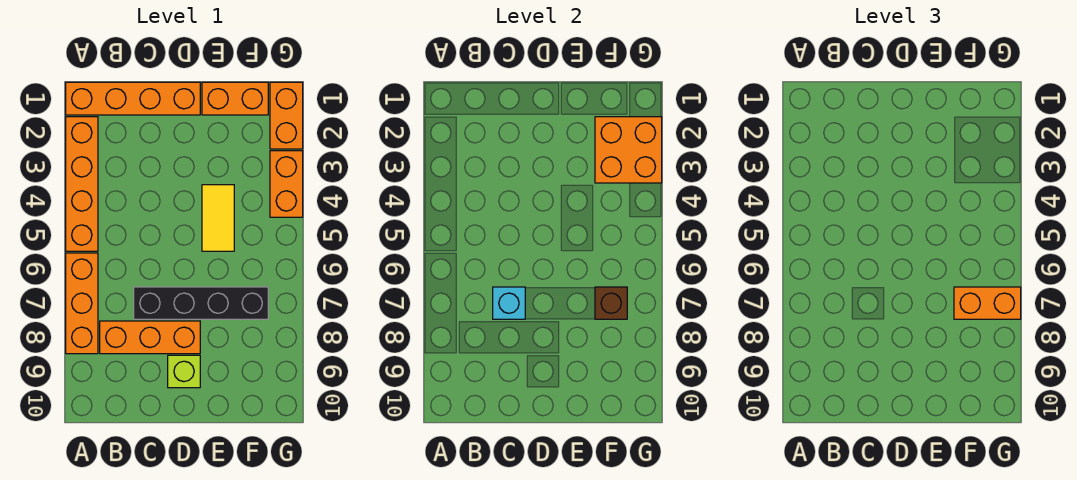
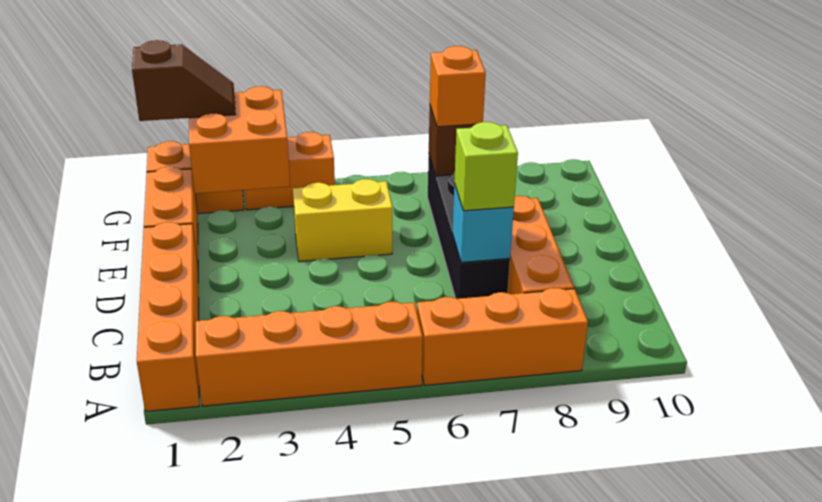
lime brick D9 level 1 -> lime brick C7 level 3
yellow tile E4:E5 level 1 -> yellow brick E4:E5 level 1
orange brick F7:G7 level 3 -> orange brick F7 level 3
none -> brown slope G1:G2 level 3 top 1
━━━━━━
**How to complete this task**:
In the data above, find each line that has the word "brick" and copy it out.

**Finished task**:
lime brick D9 level 1 -> lime brick C7 level 3
yellow tile E4:E5 level 1 -> yellow brick E4:E5 level 1
orange brick F7:G7 level 3 -> orange brick F7 level 3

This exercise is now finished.